Dataset extract below:

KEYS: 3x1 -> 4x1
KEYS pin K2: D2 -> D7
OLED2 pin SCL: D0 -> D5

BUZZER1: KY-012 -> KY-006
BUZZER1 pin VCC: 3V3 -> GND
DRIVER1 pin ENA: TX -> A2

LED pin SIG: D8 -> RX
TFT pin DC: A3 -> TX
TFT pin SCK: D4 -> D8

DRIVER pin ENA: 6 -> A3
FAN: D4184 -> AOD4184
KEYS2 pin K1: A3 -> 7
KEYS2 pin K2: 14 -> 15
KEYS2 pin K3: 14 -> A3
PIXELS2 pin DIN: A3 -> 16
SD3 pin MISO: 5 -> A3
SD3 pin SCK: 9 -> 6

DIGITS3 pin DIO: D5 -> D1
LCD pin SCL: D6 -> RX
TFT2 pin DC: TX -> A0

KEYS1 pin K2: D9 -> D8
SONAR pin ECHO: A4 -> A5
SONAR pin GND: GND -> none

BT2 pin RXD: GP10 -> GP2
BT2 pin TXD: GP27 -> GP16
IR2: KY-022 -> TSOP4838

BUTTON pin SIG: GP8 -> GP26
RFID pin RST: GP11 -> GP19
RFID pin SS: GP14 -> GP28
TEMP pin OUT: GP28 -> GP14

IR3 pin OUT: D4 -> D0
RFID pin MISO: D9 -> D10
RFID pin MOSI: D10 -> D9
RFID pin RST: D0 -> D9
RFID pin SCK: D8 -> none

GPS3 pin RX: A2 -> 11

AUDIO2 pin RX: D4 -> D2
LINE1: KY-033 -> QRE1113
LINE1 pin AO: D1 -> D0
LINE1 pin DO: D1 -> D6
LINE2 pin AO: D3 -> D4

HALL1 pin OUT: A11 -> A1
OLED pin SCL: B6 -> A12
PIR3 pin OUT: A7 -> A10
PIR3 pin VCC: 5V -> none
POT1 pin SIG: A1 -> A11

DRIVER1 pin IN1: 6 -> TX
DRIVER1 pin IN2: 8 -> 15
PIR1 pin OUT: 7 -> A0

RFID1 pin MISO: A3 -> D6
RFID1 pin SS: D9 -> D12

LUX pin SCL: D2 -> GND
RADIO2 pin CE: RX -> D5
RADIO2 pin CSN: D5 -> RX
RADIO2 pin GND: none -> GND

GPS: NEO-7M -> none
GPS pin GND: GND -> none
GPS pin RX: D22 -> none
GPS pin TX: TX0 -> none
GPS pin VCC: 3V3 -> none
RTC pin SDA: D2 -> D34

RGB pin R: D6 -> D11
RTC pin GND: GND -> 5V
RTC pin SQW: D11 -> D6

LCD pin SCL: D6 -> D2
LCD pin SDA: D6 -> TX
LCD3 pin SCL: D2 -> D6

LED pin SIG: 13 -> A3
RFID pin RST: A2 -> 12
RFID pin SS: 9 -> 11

End of Dataset extract.

Exercise
Please give back, exactly as it stands above, the stretch from the line with "RFID pin RST: D0 -> D9" through the line with "PIR1 pin OUT: 7 -> A0", and no line outside it.

Task output
RFID pin RST: D0 -> D9
RFID pin SCK: D8 -> none

GPS3 pin RX: A2 -> 11

AUDIO2 pin RX: D4 -> D2
LINE1: KY-033 -> QRE1113
LINE1 pin AO: D1 -> D0
LINE1 pin DO: D1 -> D6
LINE2 pin AO: D3 -> D4

HALL1 pin OUT: A11 -> A1
OLED pin SCL: B6 -> A12
PIR3 pin OUT: A7 -> A10
PIR3 pin VCC: 5V -> none
POT1 pin SIG: A1 -> A11

DRIVER1 pin IN1: 6 -> TX
DRIVER1 pin IN2: 8 -> 15
PIR1 pin OUT: 7 -> A0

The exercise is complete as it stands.